● **Your task**: Show every line of the records below that contains the word "rotated".

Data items
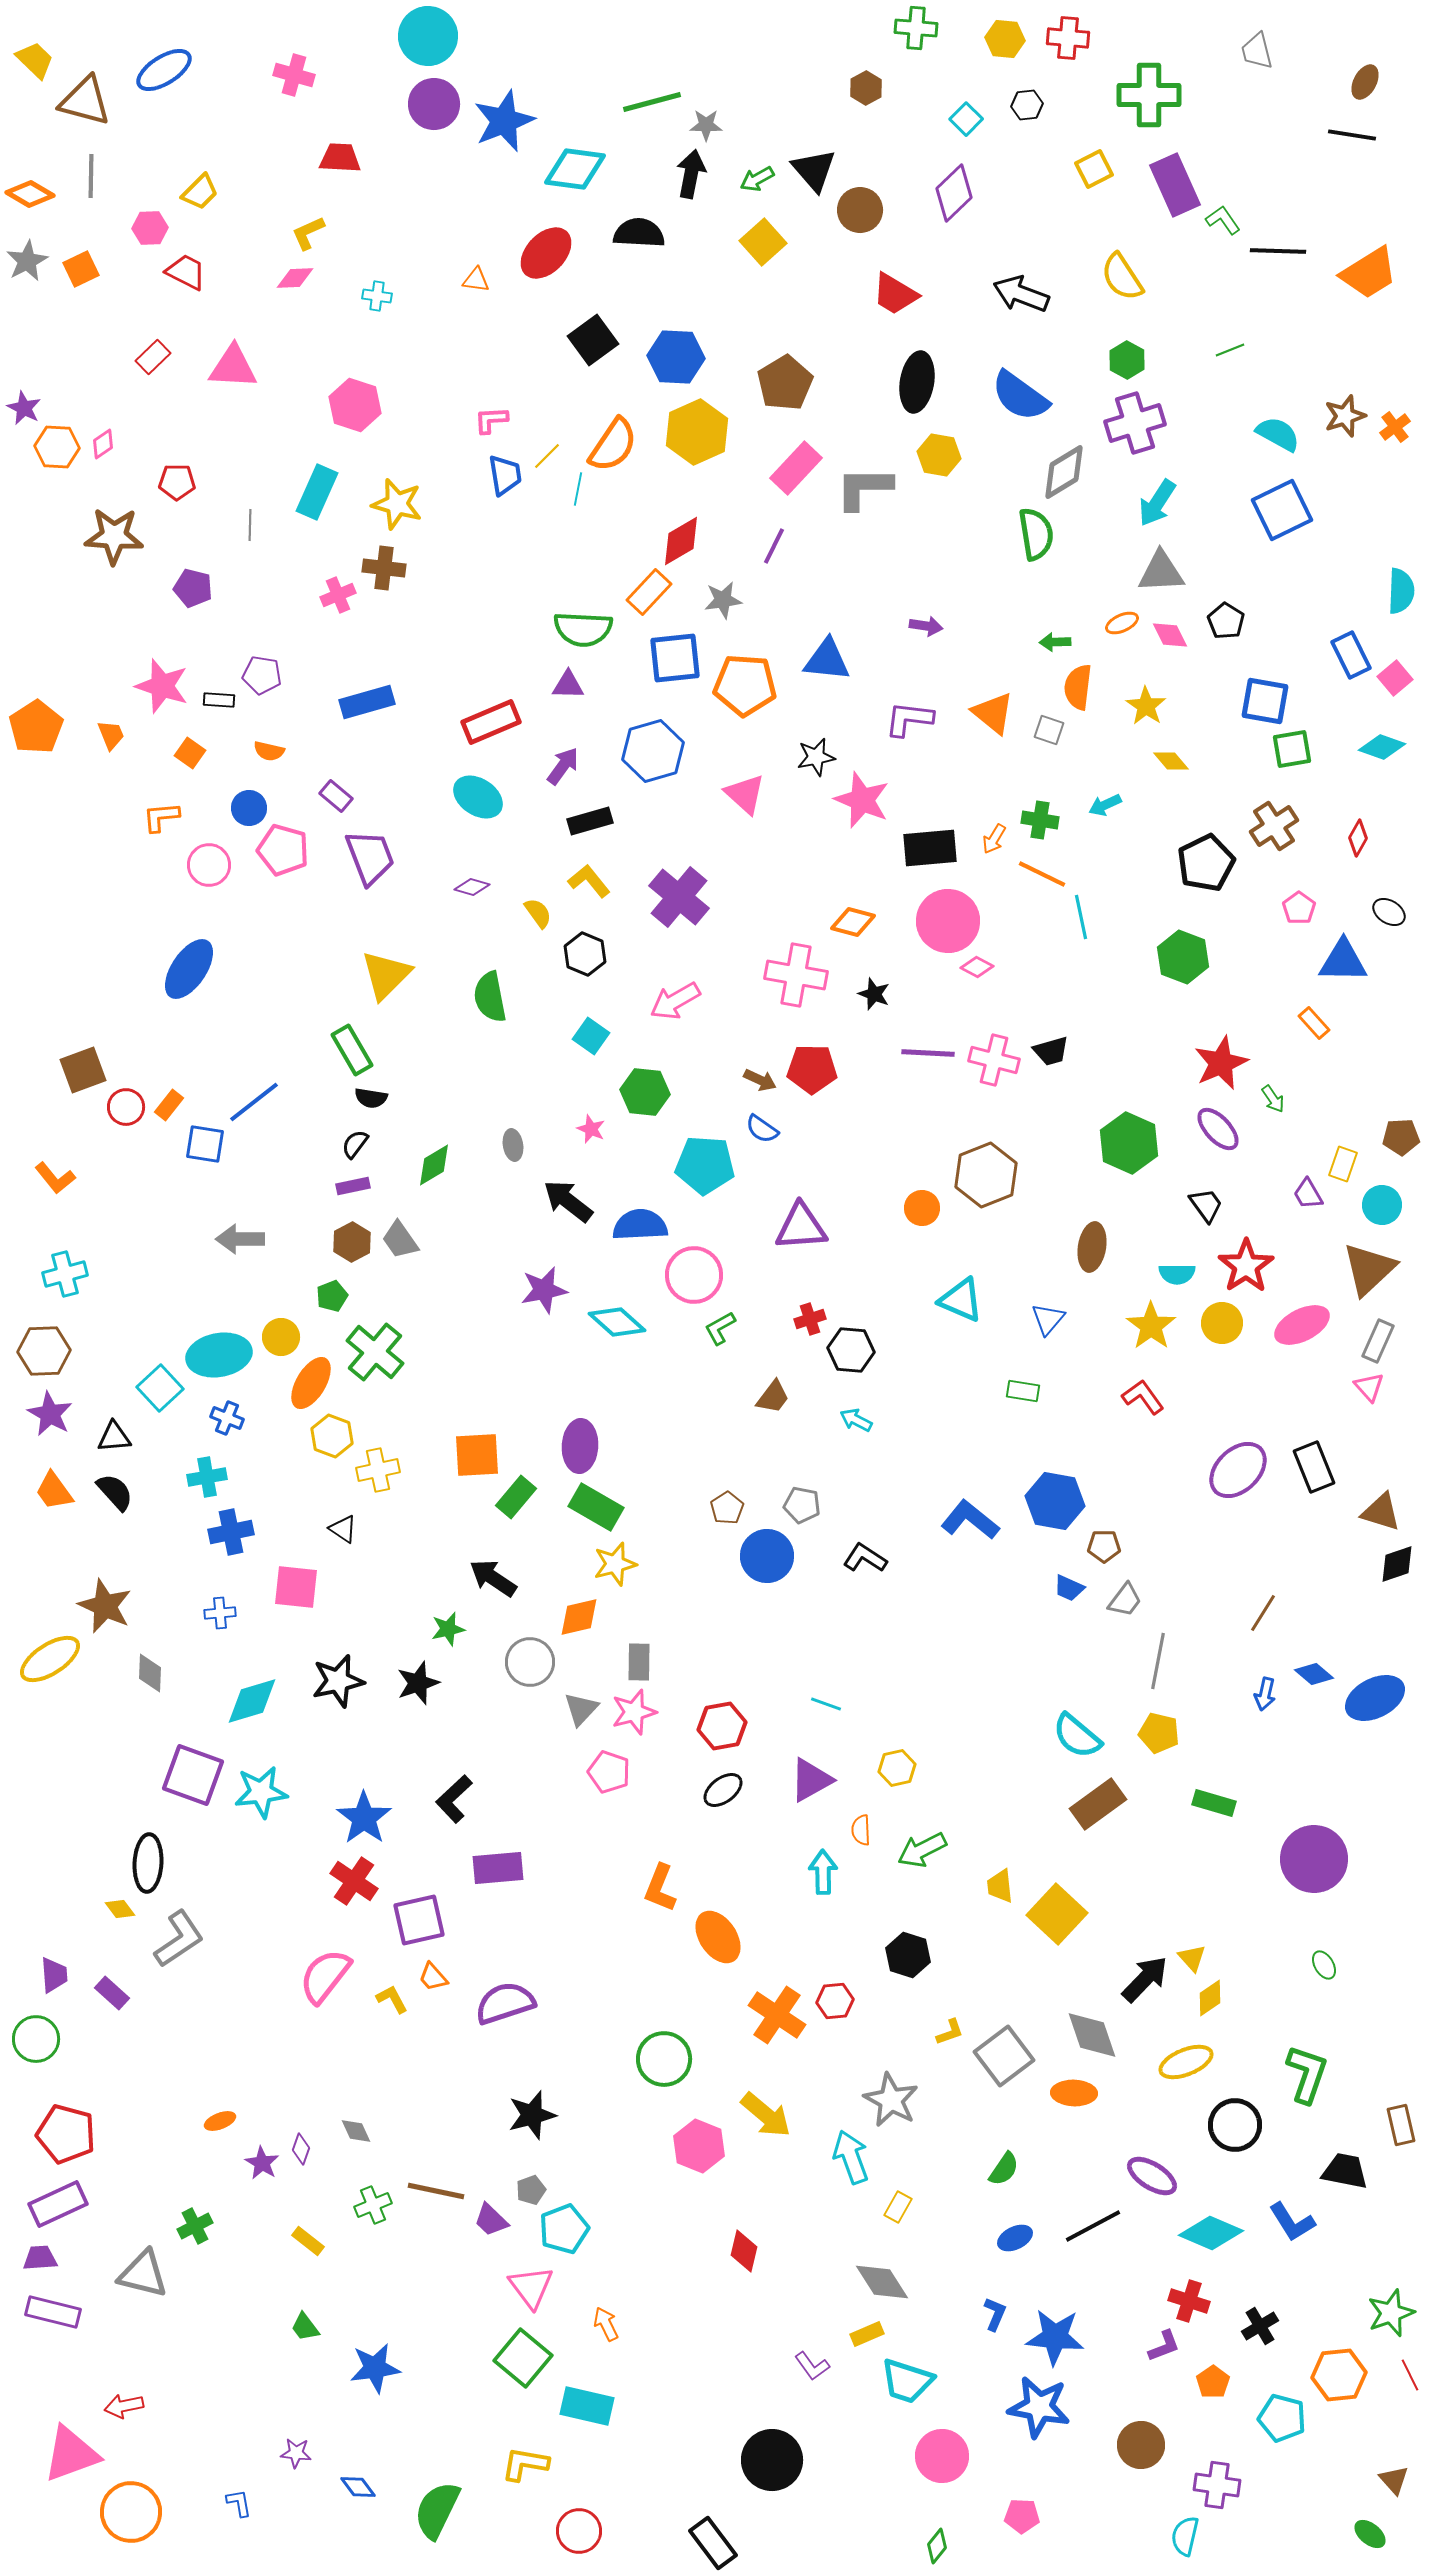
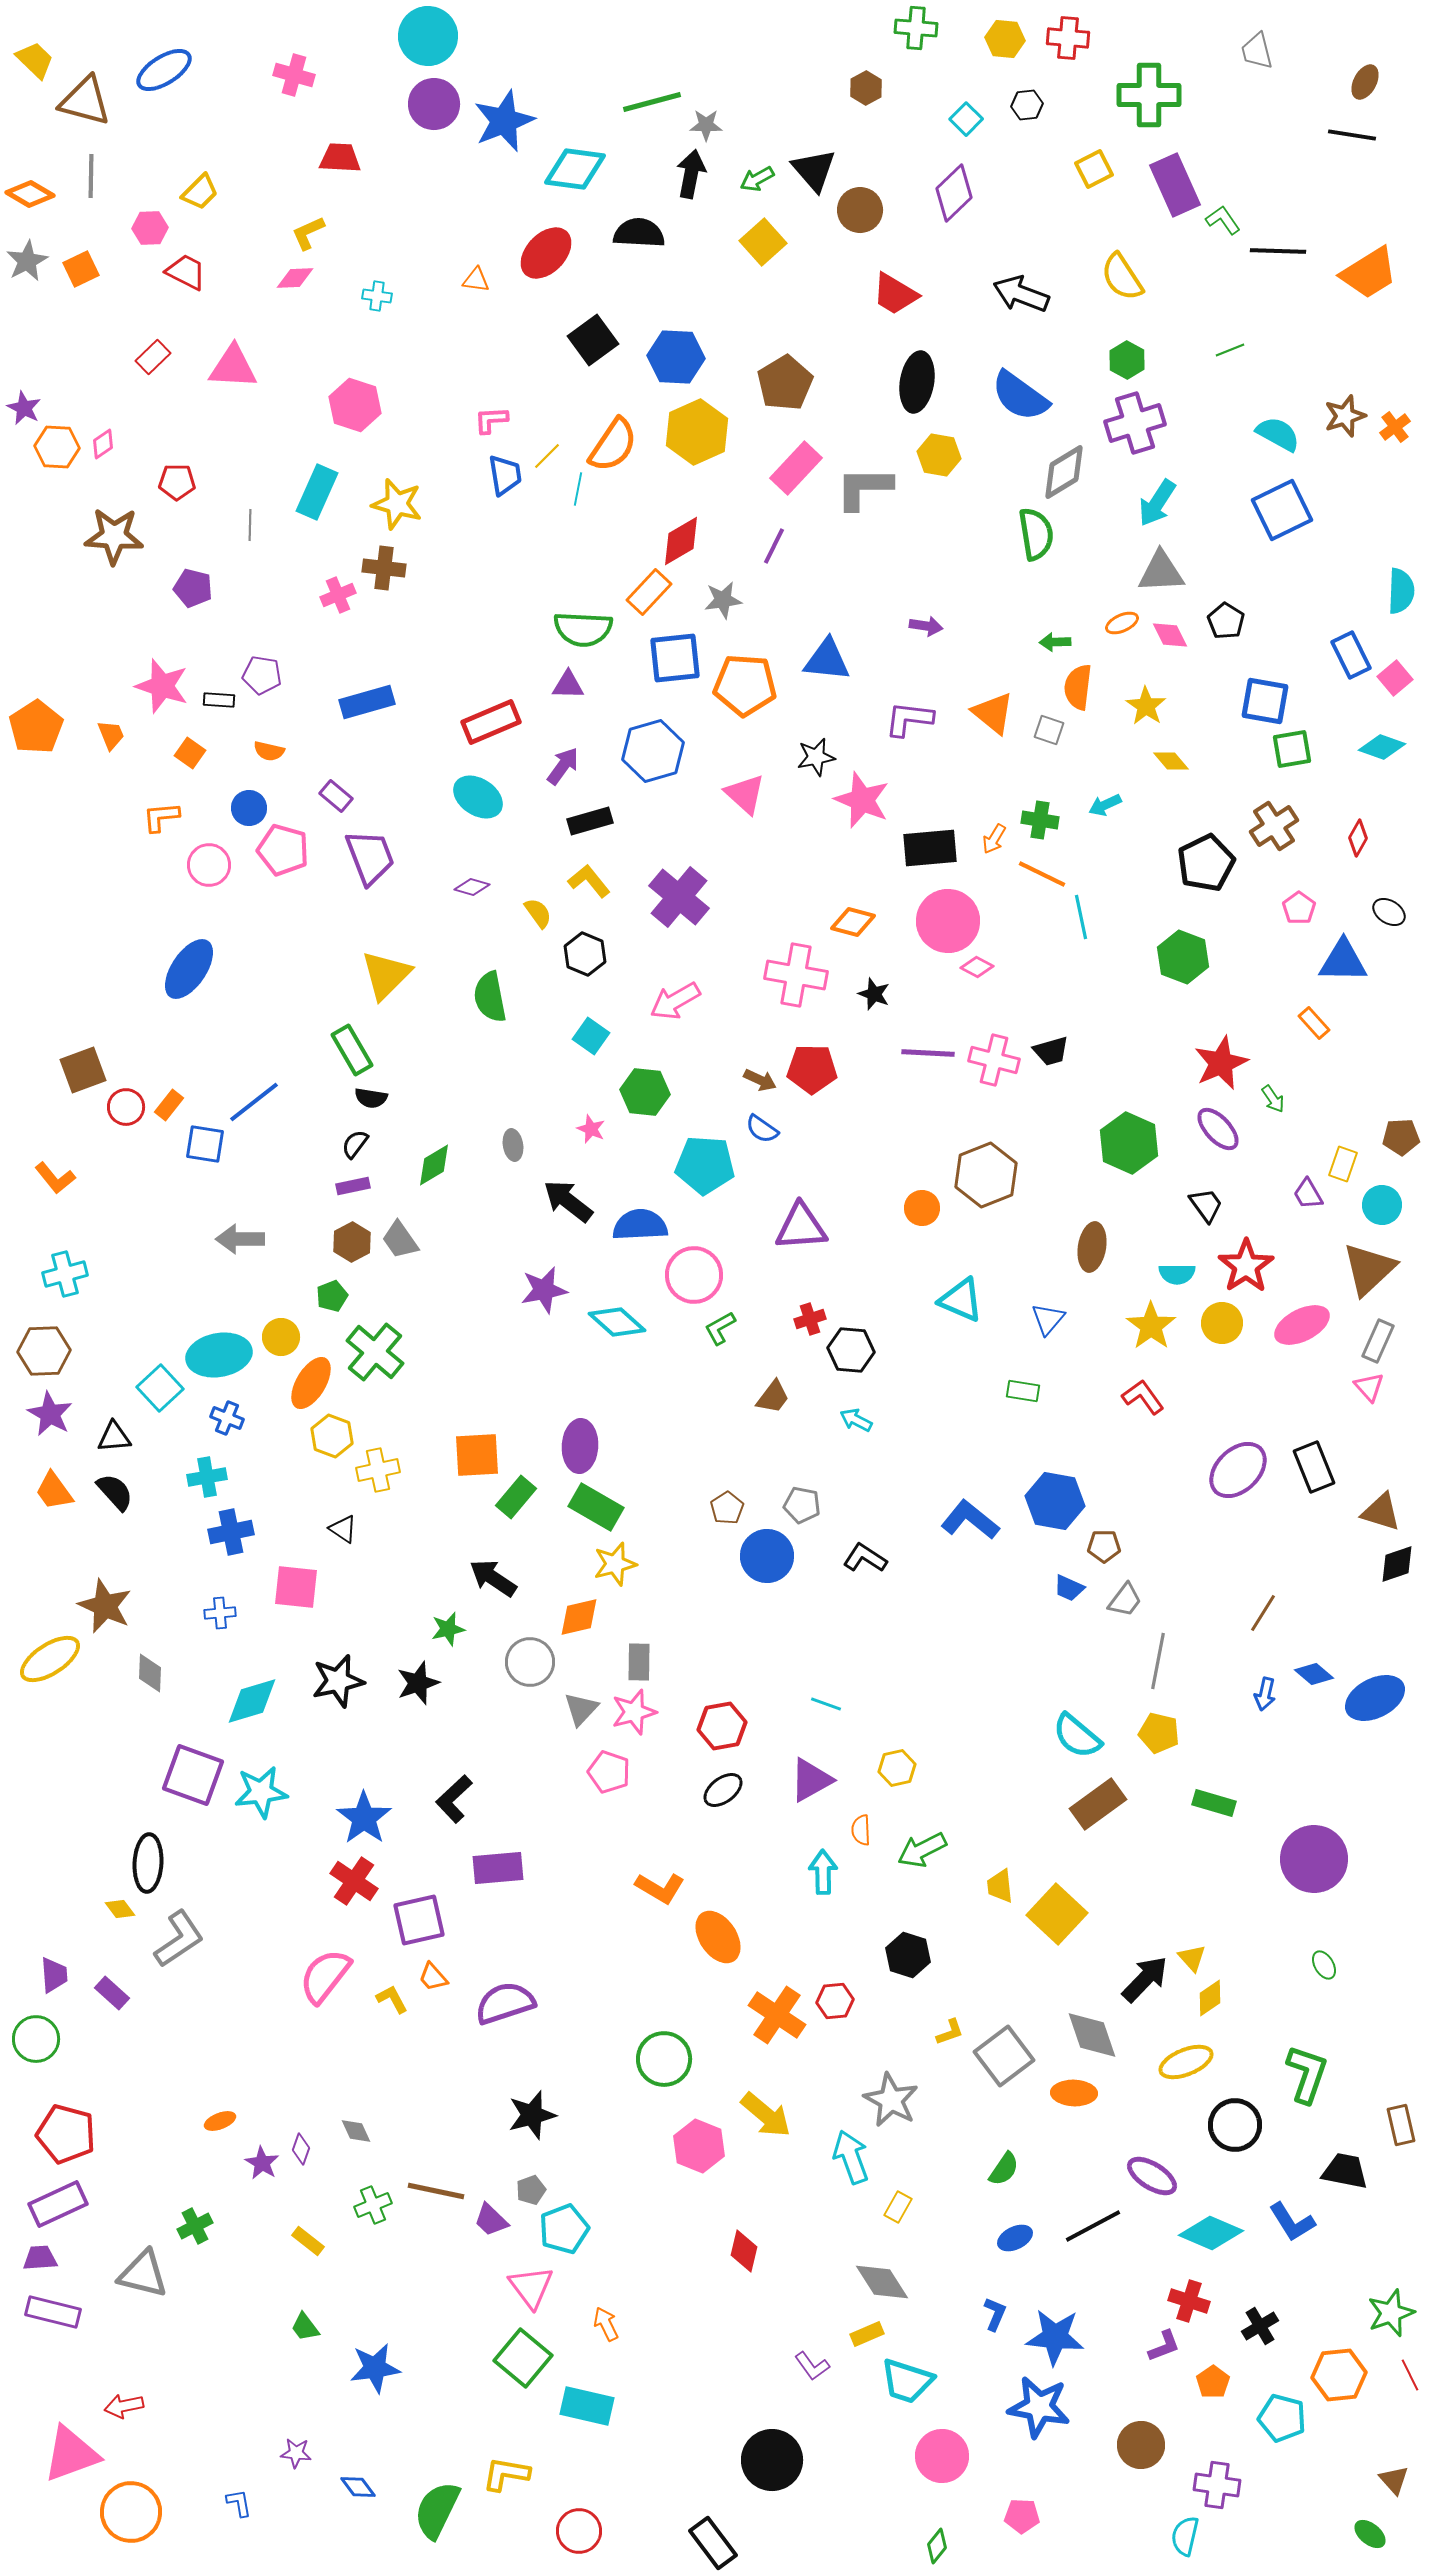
orange L-shape at (660, 1888): rotated 81 degrees counterclockwise
yellow L-shape at (525, 2464): moved 19 px left, 10 px down
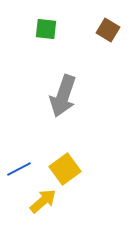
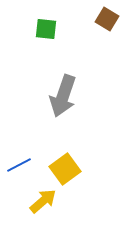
brown square: moved 1 px left, 11 px up
blue line: moved 4 px up
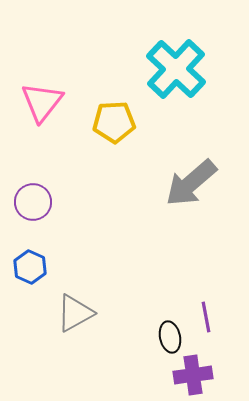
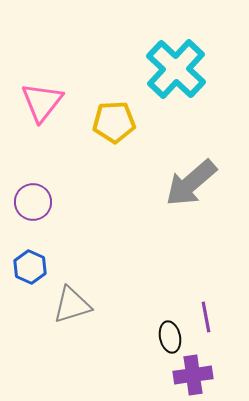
gray triangle: moved 3 px left, 8 px up; rotated 12 degrees clockwise
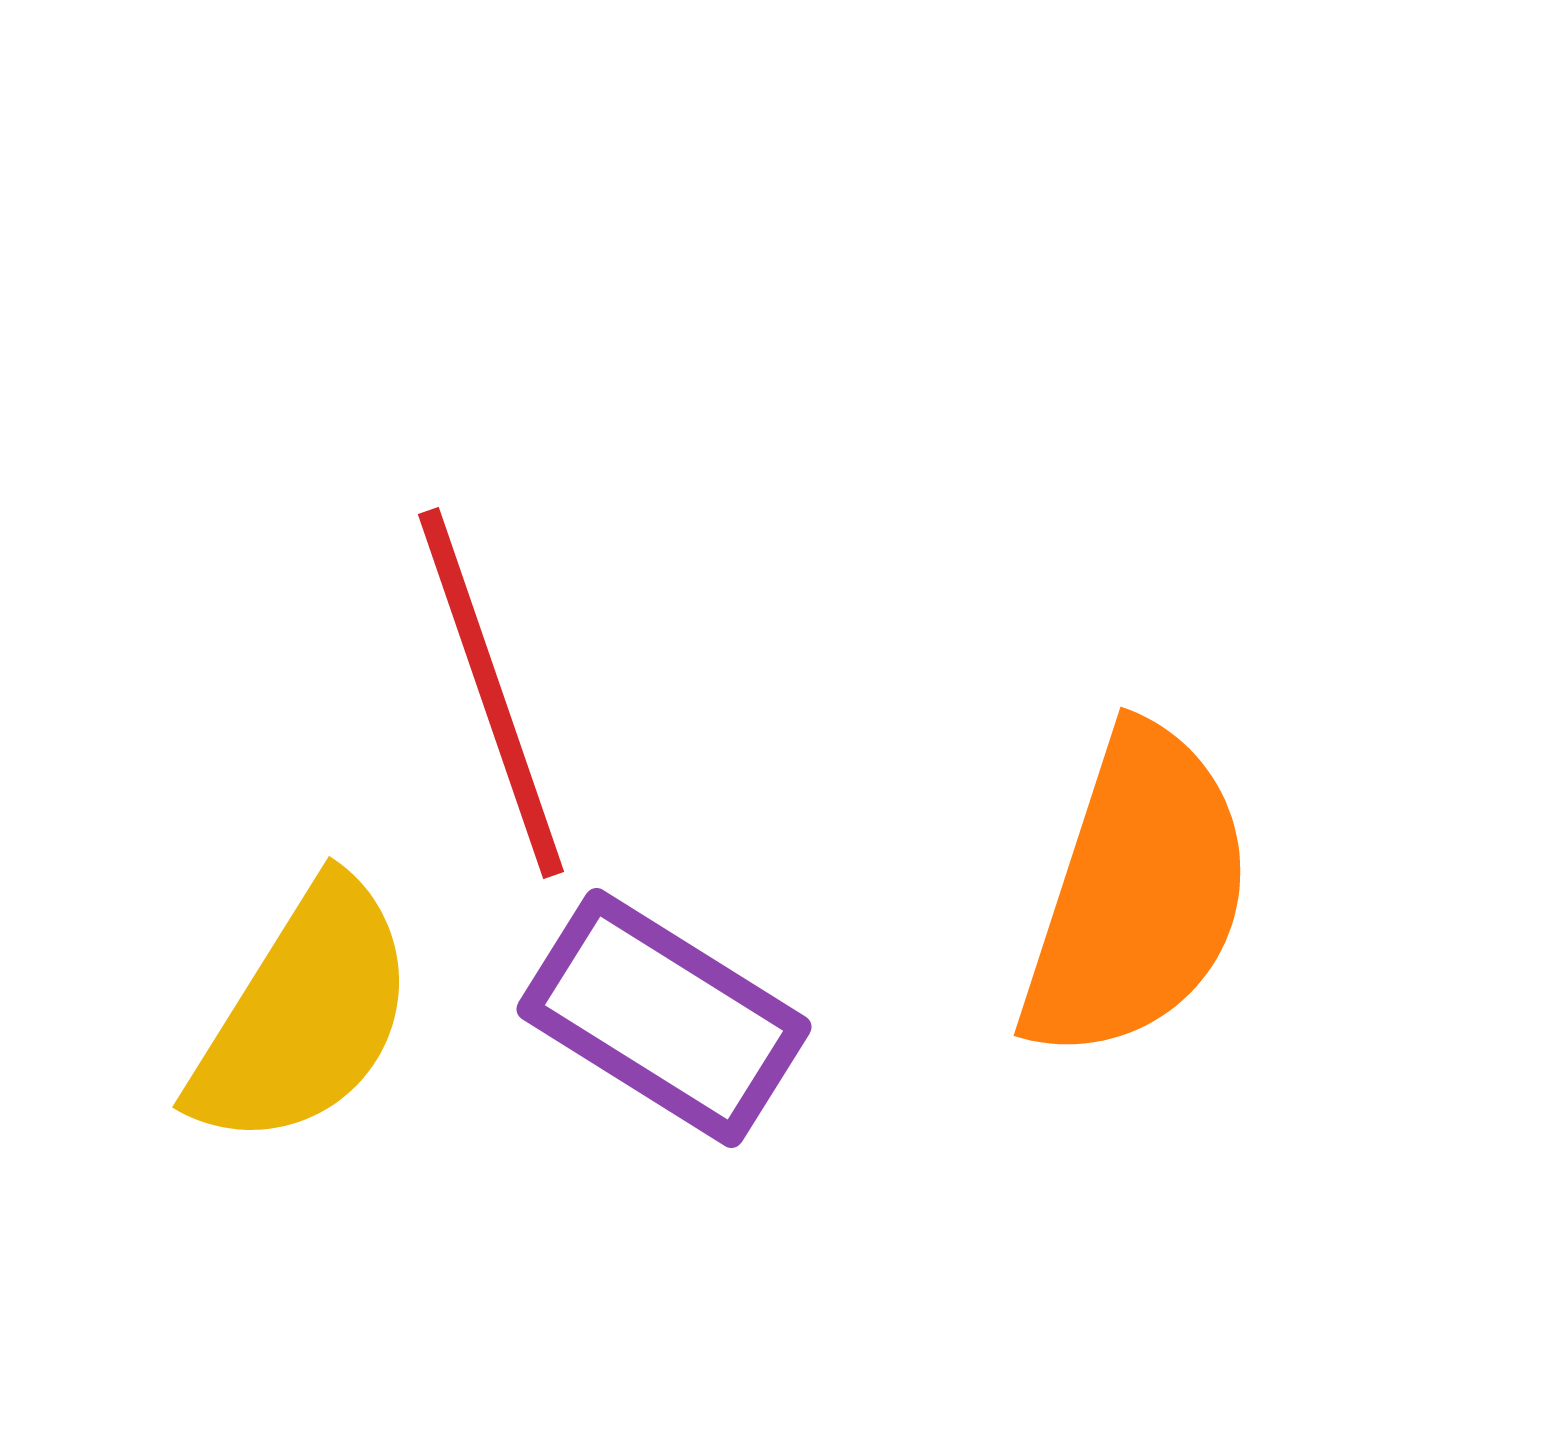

● **The completed task**:
orange L-shape at (660, 1888): rotated 81 degrees counterclockwise
gray triangle: moved 3 px left, 8 px up; rotated 12 degrees clockwise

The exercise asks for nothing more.